*** Opening EXERCISE DATA ***

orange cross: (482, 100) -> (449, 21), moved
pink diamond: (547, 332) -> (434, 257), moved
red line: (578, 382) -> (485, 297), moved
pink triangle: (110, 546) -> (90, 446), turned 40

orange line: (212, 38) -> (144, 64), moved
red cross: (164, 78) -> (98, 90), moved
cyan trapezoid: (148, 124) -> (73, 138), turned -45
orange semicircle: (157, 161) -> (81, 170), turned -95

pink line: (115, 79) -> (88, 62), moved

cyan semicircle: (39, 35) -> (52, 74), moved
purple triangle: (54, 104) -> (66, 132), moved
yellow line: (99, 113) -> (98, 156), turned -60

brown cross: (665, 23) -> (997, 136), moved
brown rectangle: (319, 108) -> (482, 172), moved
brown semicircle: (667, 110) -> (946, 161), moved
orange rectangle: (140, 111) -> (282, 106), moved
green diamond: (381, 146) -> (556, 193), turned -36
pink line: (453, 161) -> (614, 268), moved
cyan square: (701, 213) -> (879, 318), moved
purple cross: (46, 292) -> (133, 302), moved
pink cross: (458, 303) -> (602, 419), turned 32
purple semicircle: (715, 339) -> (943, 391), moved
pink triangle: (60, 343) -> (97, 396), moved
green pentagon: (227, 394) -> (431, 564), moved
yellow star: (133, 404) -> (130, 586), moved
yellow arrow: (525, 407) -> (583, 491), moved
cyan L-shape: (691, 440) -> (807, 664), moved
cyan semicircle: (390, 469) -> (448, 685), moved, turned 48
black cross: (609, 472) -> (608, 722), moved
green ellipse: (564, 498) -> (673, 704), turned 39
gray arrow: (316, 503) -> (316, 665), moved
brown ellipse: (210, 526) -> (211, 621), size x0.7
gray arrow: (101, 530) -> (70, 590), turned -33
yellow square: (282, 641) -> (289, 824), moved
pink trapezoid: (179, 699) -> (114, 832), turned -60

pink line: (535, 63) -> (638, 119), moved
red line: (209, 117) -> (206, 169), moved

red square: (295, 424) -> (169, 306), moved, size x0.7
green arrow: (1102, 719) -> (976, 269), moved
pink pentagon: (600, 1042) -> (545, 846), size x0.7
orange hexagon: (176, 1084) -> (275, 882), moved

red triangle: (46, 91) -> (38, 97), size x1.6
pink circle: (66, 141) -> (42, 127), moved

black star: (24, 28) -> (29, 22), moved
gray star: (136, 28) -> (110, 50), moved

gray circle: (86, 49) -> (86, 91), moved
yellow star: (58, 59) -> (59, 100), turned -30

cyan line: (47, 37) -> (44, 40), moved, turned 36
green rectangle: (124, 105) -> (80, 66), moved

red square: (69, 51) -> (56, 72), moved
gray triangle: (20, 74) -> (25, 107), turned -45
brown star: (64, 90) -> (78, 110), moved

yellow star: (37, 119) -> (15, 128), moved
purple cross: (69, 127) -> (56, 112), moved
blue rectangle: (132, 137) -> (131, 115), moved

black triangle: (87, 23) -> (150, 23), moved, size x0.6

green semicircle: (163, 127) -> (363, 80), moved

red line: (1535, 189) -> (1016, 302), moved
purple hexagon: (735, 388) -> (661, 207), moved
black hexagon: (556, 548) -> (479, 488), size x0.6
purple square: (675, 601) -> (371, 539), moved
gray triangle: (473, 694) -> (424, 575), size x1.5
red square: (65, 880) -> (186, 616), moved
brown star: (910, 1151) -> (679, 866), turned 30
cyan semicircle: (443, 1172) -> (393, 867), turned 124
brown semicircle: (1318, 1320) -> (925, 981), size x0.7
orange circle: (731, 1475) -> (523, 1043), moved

*** Closing EXERCISE DATA ***

# PROBLEM STATEMENT:
Transcribe the material above in its entirety, precisely as written.

# WRITTEN ANSWER:
orange cross: (482, 100) -> (449, 21), moved
pink diamond: (547, 332) -> (434, 257), moved
red line: (578, 382) -> (485, 297), moved
pink triangle: (110, 546) -> (90, 446), turned 40

orange line: (212, 38) -> (144, 64), moved
red cross: (164, 78) -> (98, 90), moved
cyan trapezoid: (148, 124) -> (73, 138), turned -45
orange semicircle: (157, 161) -> (81, 170), turned -95

pink line: (115, 79) -> (88, 62), moved

cyan semicircle: (39, 35) -> (52, 74), moved
purple triangle: (54, 104) -> (66, 132), moved
yellow line: (99, 113) -> (98, 156), turned -60

brown cross: (665, 23) -> (997, 136), moved
brown rectangle: (319, 108) -> (482, 172), moved
brown semicircle: (667, 110) -> (946, 161), moved
orange rectangle: (140, 111) -> (282, 106), moved
green diamond: (381, 146) -> (556, 193), turned -36
pink line: (453, 161) -> (614, 268), moved
cyan square: (701, 213) -> (879, 318), moved
purple cross: (46, 292) -> (133, 302), moved
pink cross: (458, 303) -> (602, 419), turned 32
purple semicircle: (715, 339) -> (943, 391), moved
pink triangle: (60, 343) -> (97, 396), moved
green pentagon: (227, 394) -> (431, 564), moved
yellow star: (133, 404) -> (130, 586), moved
yellow arrow: (525, 407) -> (583, 491), moved
cyan L-shape: (691, 440) -> (807, 664), moved
cyan semicircle: (390, 469) -> (448, 685), moved, turned 48
black cross: (609, 472) -> (608, 722), moved
green ellipse: (564, 498) -> (673, 704), turned 39
gray arrow: (316, 503) -> (316, 665), moved
brown ellipse: (210, 526) -> (211, 621), size x0.7
gray arrow: (101, 530) -> (70, 590), turned -33
yellow square: (282, 641) -> (289, 824), moved
pink trapezoid: (179, 699) -> (114, 832), turned -60

pink line: (535, 63) -> (638, 119), moved
red line: (209, 117) -> (206, 169), moved

red square: (295, 424) -> (169, 306), moved, size x0.7
green arrow: (1102, 719) -> (976, 269), moved
pink pentagon: (600, 1042) -> (545, 846), size x0.7
orange hexagon: (176, 1084) -> (275, 882), moved

red triangle: (46, 91) -> (38, 97), size x1.6
pink circle: (66, 141) -> (42, 127), moved

black star: (24, 28) -> (29, 22), moved
gray star: (136, 28) -> (110, 50), moved

gray circle: (86, 49) -> (86, 91), moved
yellow star: (58, 59) -> (59, 100), turned -30

cyan line: (47, 37) -> (44, 40), moved, turned 36
green rectangle: (124, 105) -> (80, 66), moved

red square: (69, 51) -> (56, 72), moved
gray triangle: (20, 74) -> (25, 107), turned -45
brown star: (64, 90) -> (78, 110), moved

yellow star: (37, 119) -> (15, 128), moved
purple cross: (69, 127) -> (56, 112), moved
blue rectangle: (132, 137) -> (131, 115), moved

black triangle: (87, 23) -> (150, 23), moved, size x0.6

green semicircle: (163, 127) -> (363, 80), moved

red line: (1535, 189) -> (1016, 302), moved
purple hexagon: (735, 388) -> (661, 207), moved
black hexagon: (556, 548) -> (479, 488), size x0.6
purple square: (675, 601) -> (371, 539), moved
gray triangle: (473, 694) -> (424, 575), size x1.5
red square: (65, 880) -> (186, 616), moved
brown star: (910, 1151) -> (679, 866), turned 30
cyan semicircle: (443, 1172) -> (393, 867), turned 124
brown semicircle: (1318, 1320) -> (925, 981), size x0.7
orange circle: (731, 1475) -> (523, 1043), moved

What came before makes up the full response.